ASSIGNED TASK:
Nothing below is to be printed except the lines between the line holding "(197, 224) = (280, 425): black" and the line holding "(526, 418) = (775, 276): green bottle -> none", inclusive, each exactly as it appears.

DATASET RECORDS:

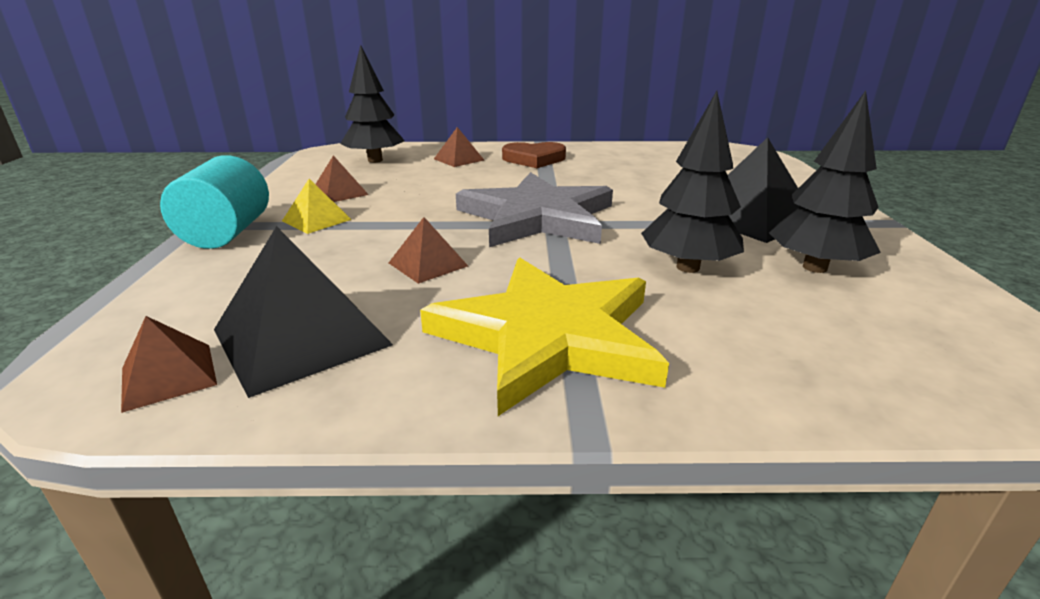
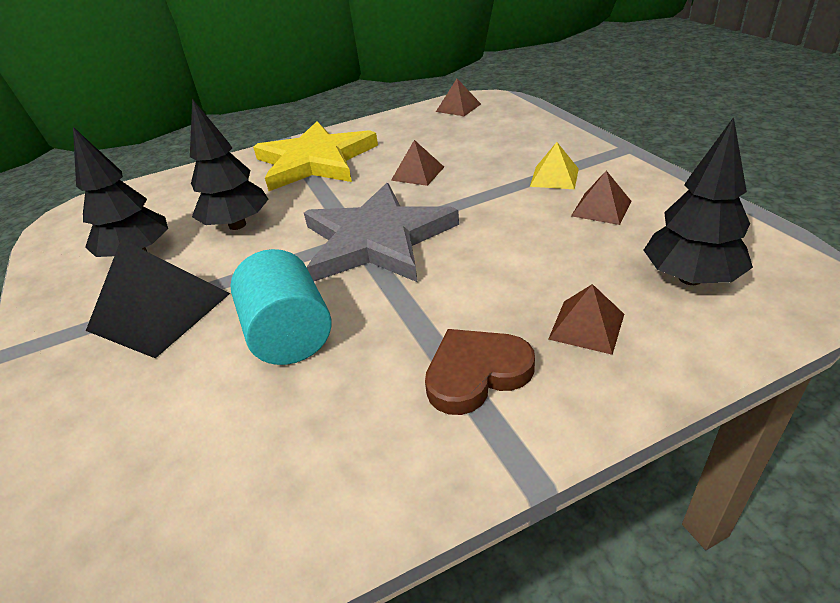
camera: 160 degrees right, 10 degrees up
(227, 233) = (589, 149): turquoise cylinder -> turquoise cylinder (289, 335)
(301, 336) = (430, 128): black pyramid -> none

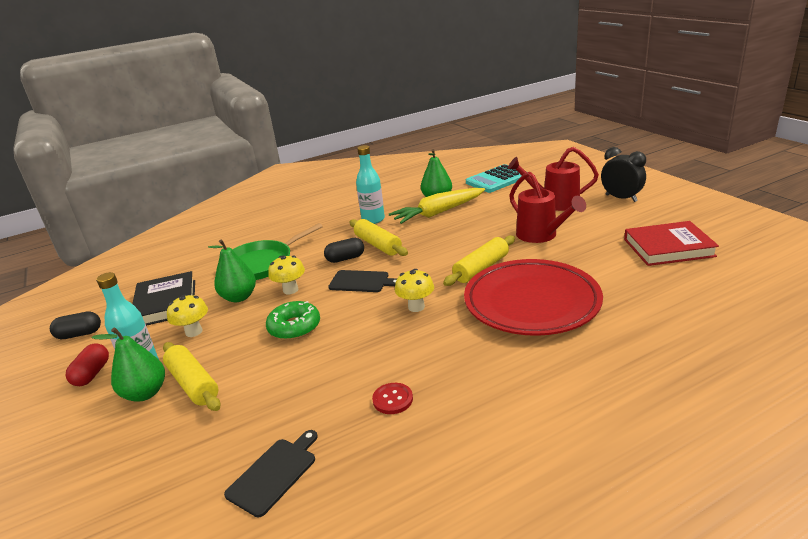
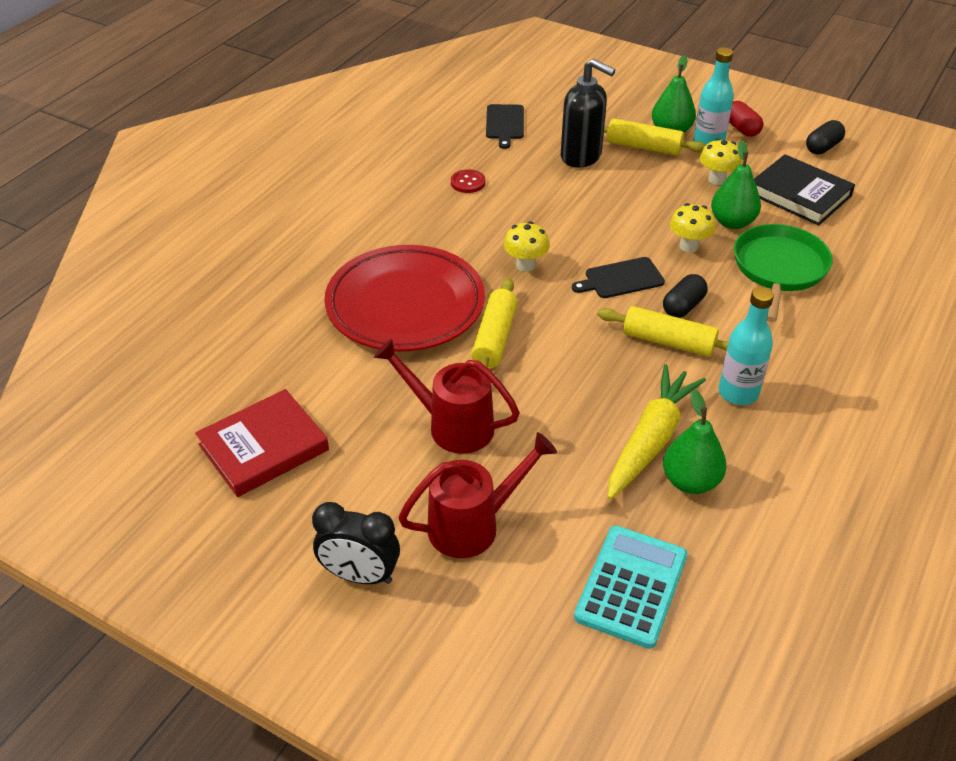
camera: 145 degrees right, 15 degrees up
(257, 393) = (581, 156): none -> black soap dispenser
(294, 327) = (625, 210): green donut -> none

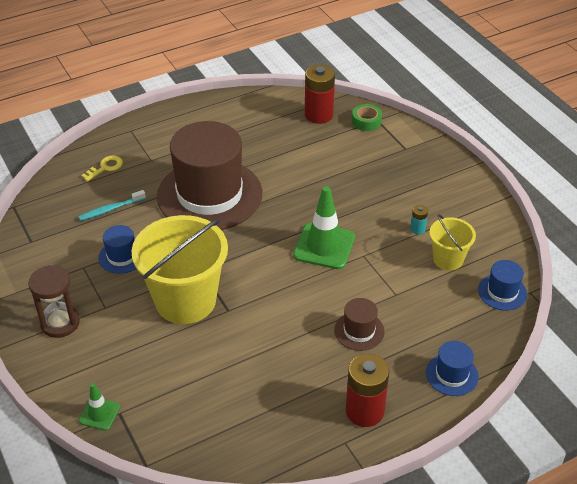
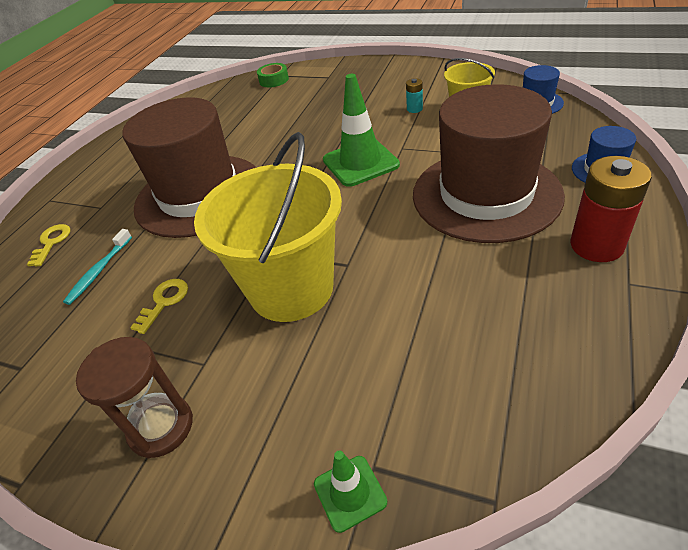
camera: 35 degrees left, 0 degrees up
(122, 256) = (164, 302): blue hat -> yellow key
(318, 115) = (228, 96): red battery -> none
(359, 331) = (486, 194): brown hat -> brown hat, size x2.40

---

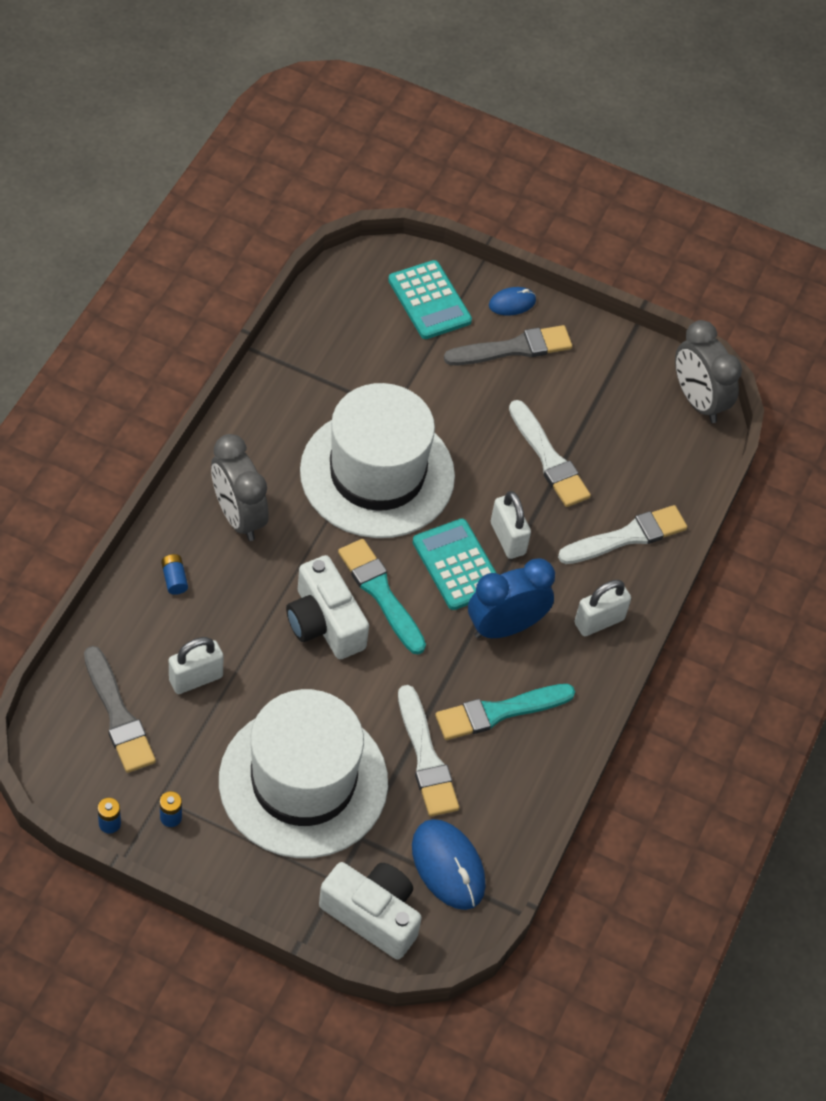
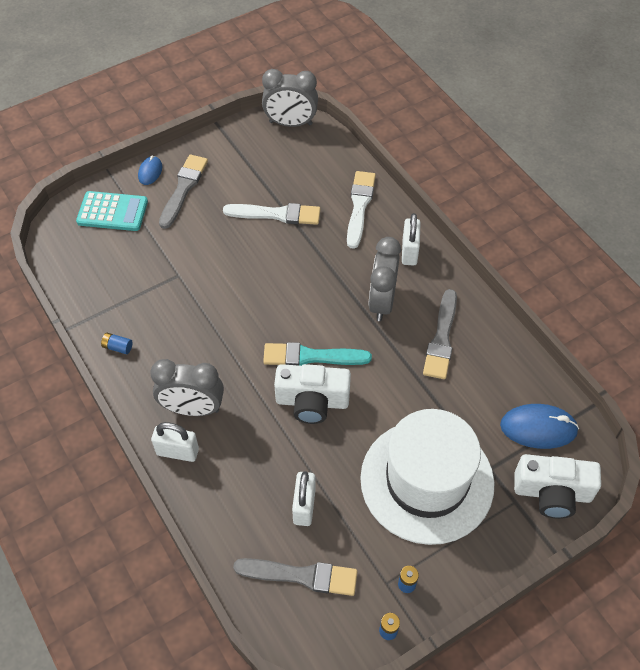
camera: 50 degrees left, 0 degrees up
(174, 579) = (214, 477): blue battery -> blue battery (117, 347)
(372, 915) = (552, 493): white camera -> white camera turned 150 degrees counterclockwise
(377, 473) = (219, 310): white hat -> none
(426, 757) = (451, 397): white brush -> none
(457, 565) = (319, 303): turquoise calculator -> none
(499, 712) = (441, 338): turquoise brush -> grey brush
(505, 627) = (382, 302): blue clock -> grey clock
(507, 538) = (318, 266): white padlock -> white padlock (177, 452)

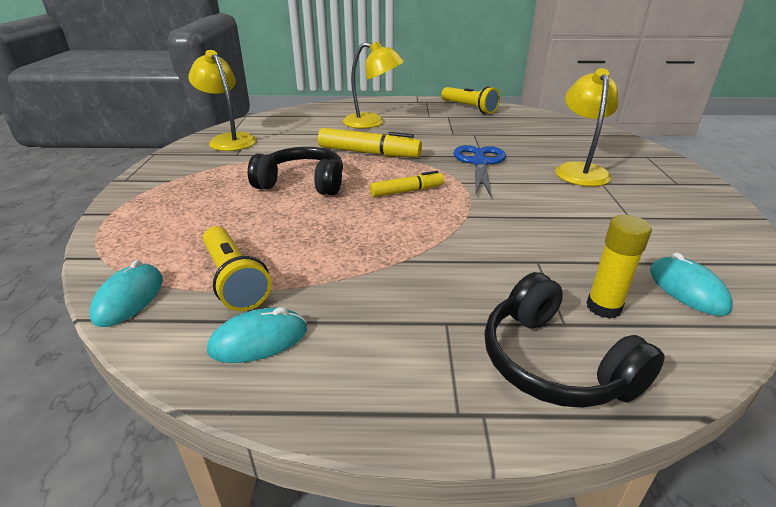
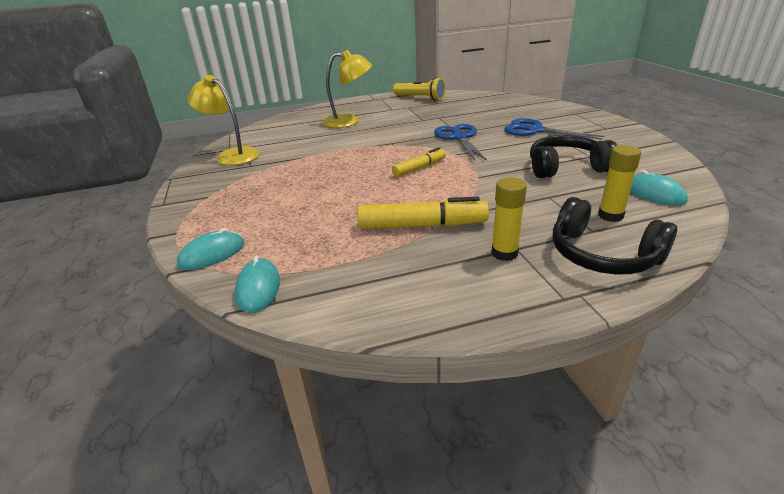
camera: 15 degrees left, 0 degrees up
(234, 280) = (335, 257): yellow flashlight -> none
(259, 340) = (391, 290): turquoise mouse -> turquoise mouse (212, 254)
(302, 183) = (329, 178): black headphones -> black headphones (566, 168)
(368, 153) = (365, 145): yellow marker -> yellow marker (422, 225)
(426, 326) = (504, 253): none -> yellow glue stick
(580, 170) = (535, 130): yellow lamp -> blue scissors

--

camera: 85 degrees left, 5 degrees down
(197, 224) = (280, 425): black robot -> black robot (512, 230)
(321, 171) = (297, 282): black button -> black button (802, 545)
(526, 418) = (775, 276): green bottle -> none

EXERCISE RESPONSE:
(197, 224) = (280, 425): black robot -> black robot (512, 230)
(321, 171) = (297, 282): black button -> black button (802, 545)
(526, 418) = (775, 276): green bottle -> none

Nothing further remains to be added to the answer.